----- Records supplied

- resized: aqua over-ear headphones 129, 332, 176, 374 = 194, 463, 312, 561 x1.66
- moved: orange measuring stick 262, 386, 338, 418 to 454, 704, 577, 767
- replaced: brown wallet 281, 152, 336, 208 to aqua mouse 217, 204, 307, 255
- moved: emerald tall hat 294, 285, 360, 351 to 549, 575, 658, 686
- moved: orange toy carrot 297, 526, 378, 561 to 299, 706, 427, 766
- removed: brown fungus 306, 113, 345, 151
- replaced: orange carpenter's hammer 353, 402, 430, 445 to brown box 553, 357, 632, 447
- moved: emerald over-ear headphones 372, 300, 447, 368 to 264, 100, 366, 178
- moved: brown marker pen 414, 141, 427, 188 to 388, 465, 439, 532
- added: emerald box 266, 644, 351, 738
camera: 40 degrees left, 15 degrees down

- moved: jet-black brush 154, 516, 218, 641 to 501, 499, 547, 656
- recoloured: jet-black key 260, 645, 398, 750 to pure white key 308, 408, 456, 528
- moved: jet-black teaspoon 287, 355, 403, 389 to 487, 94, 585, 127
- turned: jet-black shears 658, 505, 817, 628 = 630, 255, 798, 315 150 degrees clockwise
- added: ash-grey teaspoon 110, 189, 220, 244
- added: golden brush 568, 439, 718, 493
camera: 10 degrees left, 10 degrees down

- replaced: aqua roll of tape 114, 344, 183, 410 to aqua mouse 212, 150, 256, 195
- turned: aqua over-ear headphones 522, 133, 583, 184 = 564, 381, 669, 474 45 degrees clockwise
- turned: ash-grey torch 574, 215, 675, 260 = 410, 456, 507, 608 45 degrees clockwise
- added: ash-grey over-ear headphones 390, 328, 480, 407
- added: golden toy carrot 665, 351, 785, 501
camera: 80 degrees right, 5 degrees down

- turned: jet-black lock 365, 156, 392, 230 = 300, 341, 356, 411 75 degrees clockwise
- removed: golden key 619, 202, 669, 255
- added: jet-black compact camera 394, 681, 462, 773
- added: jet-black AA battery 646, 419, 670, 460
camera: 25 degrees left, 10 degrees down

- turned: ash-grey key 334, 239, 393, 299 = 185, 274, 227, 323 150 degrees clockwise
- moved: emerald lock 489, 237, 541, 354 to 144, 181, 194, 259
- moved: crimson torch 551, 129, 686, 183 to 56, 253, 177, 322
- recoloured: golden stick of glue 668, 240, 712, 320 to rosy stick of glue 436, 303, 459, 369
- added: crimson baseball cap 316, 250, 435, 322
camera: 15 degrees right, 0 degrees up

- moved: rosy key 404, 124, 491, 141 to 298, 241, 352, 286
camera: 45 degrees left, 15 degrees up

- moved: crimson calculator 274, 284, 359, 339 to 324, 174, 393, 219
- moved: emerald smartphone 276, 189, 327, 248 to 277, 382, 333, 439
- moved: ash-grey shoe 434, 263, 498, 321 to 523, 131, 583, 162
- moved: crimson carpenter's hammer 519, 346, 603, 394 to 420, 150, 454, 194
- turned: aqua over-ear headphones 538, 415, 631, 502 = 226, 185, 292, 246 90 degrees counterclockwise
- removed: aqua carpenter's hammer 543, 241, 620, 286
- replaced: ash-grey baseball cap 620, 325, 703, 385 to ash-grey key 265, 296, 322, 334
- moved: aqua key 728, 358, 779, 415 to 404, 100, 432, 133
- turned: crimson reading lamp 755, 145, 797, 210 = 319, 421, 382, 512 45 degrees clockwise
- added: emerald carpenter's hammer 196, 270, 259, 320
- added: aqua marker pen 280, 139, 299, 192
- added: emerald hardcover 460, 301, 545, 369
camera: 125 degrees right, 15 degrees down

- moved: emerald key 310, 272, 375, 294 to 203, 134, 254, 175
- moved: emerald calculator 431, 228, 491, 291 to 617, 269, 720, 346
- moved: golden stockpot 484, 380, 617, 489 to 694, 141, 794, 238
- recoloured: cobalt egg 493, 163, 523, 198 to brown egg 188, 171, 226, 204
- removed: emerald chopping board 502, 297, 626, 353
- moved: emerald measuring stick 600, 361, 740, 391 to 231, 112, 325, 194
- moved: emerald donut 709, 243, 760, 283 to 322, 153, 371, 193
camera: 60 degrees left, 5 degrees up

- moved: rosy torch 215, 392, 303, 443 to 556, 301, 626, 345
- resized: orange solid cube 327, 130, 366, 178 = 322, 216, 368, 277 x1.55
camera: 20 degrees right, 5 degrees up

----------

**Problem requirements:** Copy the lines above exactly, leaving every word as it is.

**Task solution:**
- resized: aqua over-ear headphones 129, 332, 176, 374 = 194, 463, 312, 561 x1.66
- moved: orange measuring stick 262, 386, 338, 418 to 454, 704, 577, 767
- replaced: brown wallet 281, 152, 336, 208 to aqua mouse 217, 204, 307, 255
- moved: emerald tall hat 294, 285, 360, 351 to 549, 575, 658, 686
- moved: orange toy carrot 297, 526, 378, 561 to 299, 706, 427, 766
- removed: brown fungus 306, 113, 345, 151
- replaced: orange carpenter's hammer 353, 402, 430, 445 to brown box 553, 357, 632, 447
- moved: emerald over-ear headphones 372, 300, 447, 368 to 264, 100, 366, 178
- moved: brown marker pen 414, 141, 427, 188 to 388, 465, 439, 532
- added: emerald box 266, 644, 351, 738
camera: 40 degrees left, 15 degrees down

- moved: jet-black brush 154, 516, 218, 641 to 501, 499, 547, 656
- recoloured: jet-black key 260, 645, 398, 750 to pure white key 308, 408, 456, 528
- moved: jet-black teaspoon 287, 355, 403, 389 to 487, 94, 585, 127
- turned: jet-black shears 658, 505, 817, 628 = 630, 255, 798, 315 150 degrees clockwise
- added: ash-grey teaspoon 110, 189, 220, 244
- added: golden brush 568, 439, 718, 493
camera: 10 degrees left, 10 degrees down

- replaced: aqua roll of tape 114, 344, 183, 410 to aqua mouse 212, 150, 256, 195
- turned: aqua over-ear headphones 522, 133, 583, 184 = 564, 381, 669, 474 45 degrees clockwise
- turned: ash-grey torch 574, 215, 675, 260 = 410, 456, 507, 608 45 degrees clockwise
- added: ash-grey over-ear headphones 390, 328, 480, 407
- added: golden toy carrot 665, 351, 785, 501
camera: 80 degrees right, 5 degrees down

- turned: jet-black lock 365, 156, 392, 230 = 300, 341, 356, 411 75 degrees clockwise
- removed: golden key 619, 202, 669, 255
- added: jet-black compact camera 394, 681, 462, 773
- added: jet-black AA battery 646, 419, 670, 460
camera: 25 degrees left, 10 degrees down

- turned: ash-grey key 334, 239, 393, 299 = 185, 274, 227, 323 150 degrees clockwise
- moved: emerald lock 489, 237, 541, 354 to 144, 181, 194, 259
- moved: crimson torch 551, 129, 686, 183 to 56, 253, 177, 322
- recoloured: golden stick of glue 668, 240, 712, 320 to rosy stick of glue 436, 303, 459, 369
- added: crimson baseball cap 316, 250, 435, 322
camera: 15 degrees right, 0 degrees up

- moved: rosy key 404, 124, 491, 141 to 298, 241, 352, 286
camera: 45 degrees left, 15 degrees up

- moved: crimson calculator 274, 284, 359, 339 to 324, 174, 393, 219
- moved: emerald smartphone 276, 189, 327, 248 to 277, 382, 333, 439
- moved: ash-grey shoe 434, 263, 498, 321 to 523, 131, 583, 162
- moved: crimson carpenter's hammer 519, 346, 603, 394 to 420, 150, 454, 194
- turned: aqua over-ear headphones 538, 415, 631, 502 = 226, 185, 292, 246 90 degrees counterclockwise
- removed: aqua carpenter's hammer 543, 241, 620, 286
- replaced: ash-grey baseball cap 620, 325, 703, 385 to ash-grey key 265, 296, 322, 334
- moved: aqua key 728, 358, 779, 415 to 404, 100, 432, 133
- turned: crimson reading lamp 755, 145, 797, 210 = 319, 421, 382, 512 45 degrees clockwise
- added: emerald carpenter's hammer 196, 270, 259, 320
- added: aqua marker pen 280, 139, 299, 192
- added: emerald hardcover 460, 301, 545, 369
camera: 125 degrees right, 15 degrees down

- moved: emerald key 310, 272, 375, 294 to 203, 134, 254, 175
- moved: emerald calculator 431, 228, 491, 291 to 617, 269, 720, 346
- moved: golden stockpot 484, 380, 617, 489 to 694, 141, 794, 238
- recoloured: cobalt egg 493, 163, 523, 198 to brown egg 188, 171, 226, 204
- removed: emerald chopping board 502, 297, 626, 353
- moved: emerald measuring stick 600, 361, 740, 391 to 231, 112, 325, 194
- moved: emerald donut 709, 243, 760, 283 to 322, 153, 371, 193
camera: 60 degrees left, 5 degrees up

- moved: rosy torch 215, 392, 303, 443 to 556, 301, 626, 345
- resized: orange solid cube 327, 130, 366, 178 = 322, 216, 368, 277 x1.55
camera: 20 degrees right, 5 degrees up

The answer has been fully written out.